### Exercise brief
Produce a verbatim copy of the following records, leaving out all pictures.

----------------------------------------

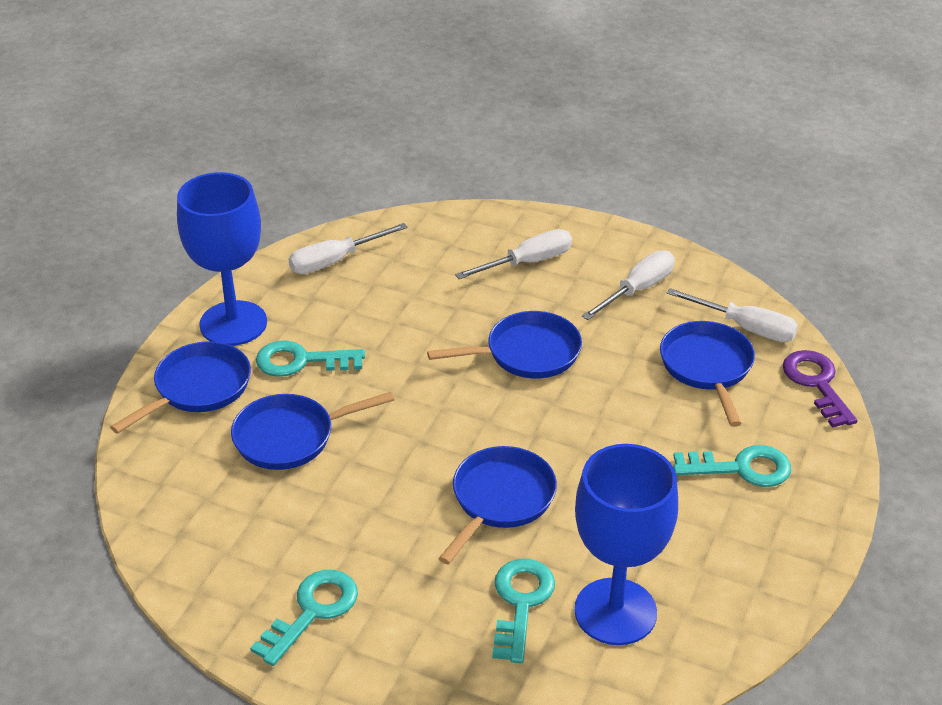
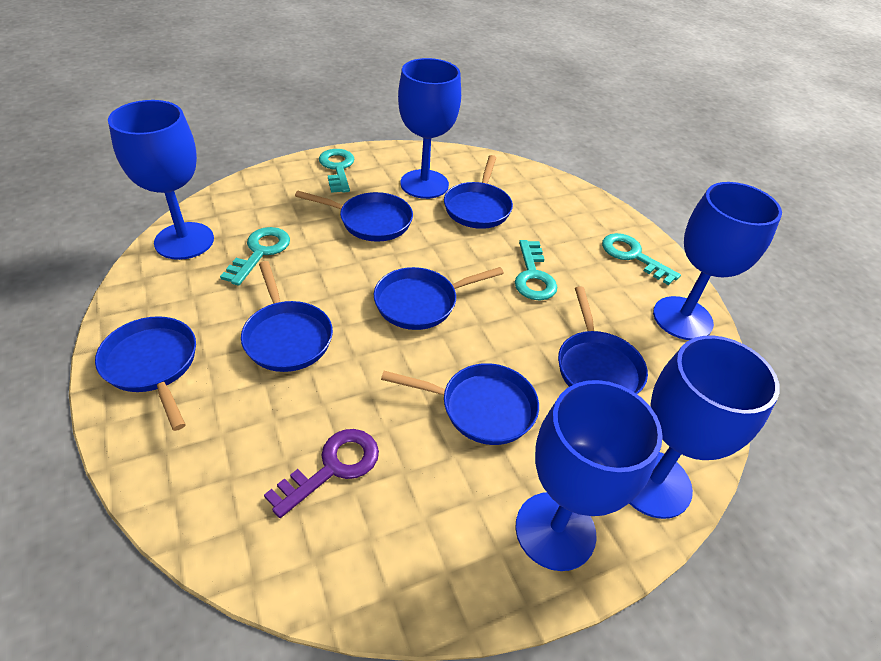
blue goblet: 2 -> 5
blue pan: 5 -> 7
white screwdriver: 4 -> 0

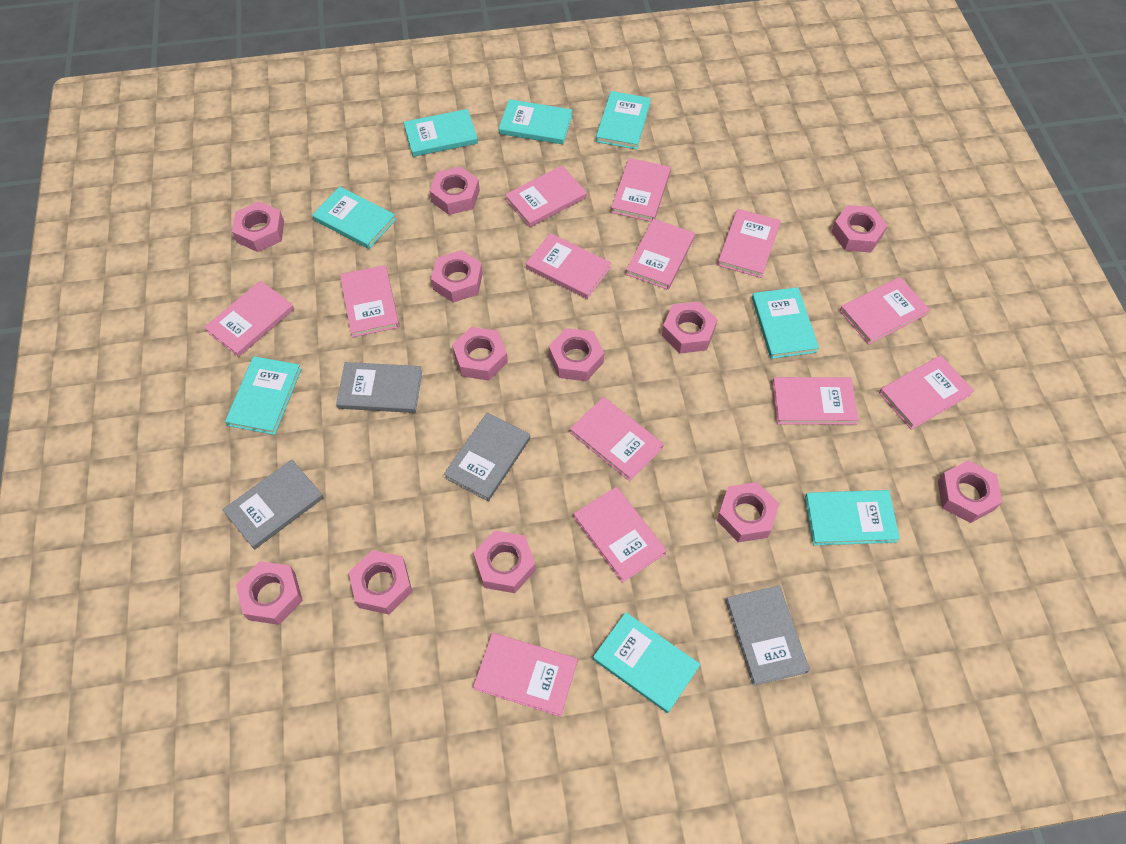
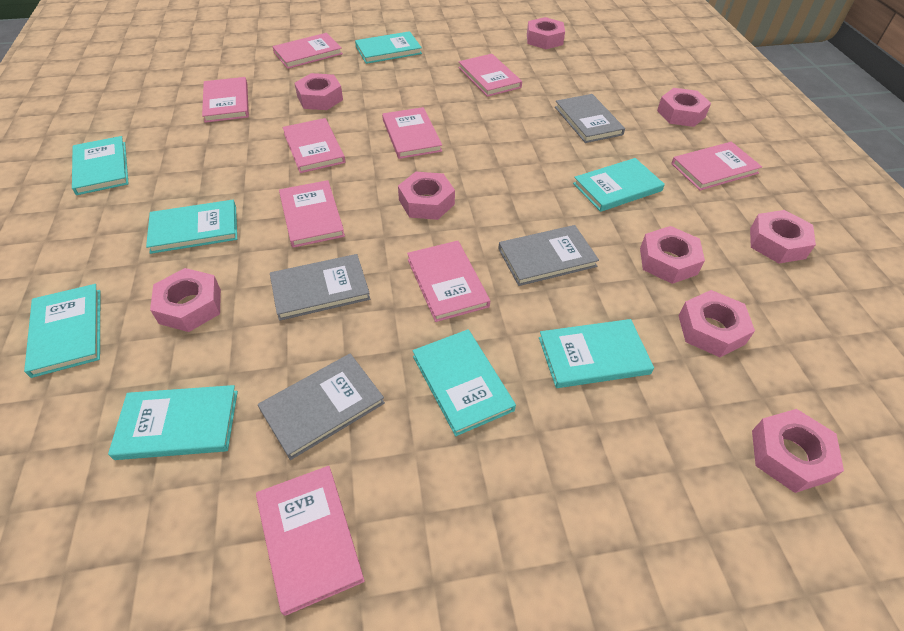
pink book: 13 -> 9
pink nut: 12 -> 9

----------------------------------------

### Result below
blue goblet: 2 -> 5
blue pan: 5 -> 7
white screwdriver: 4 -> 0

pink book: 13 -> 9
pink nut: 12 -> 9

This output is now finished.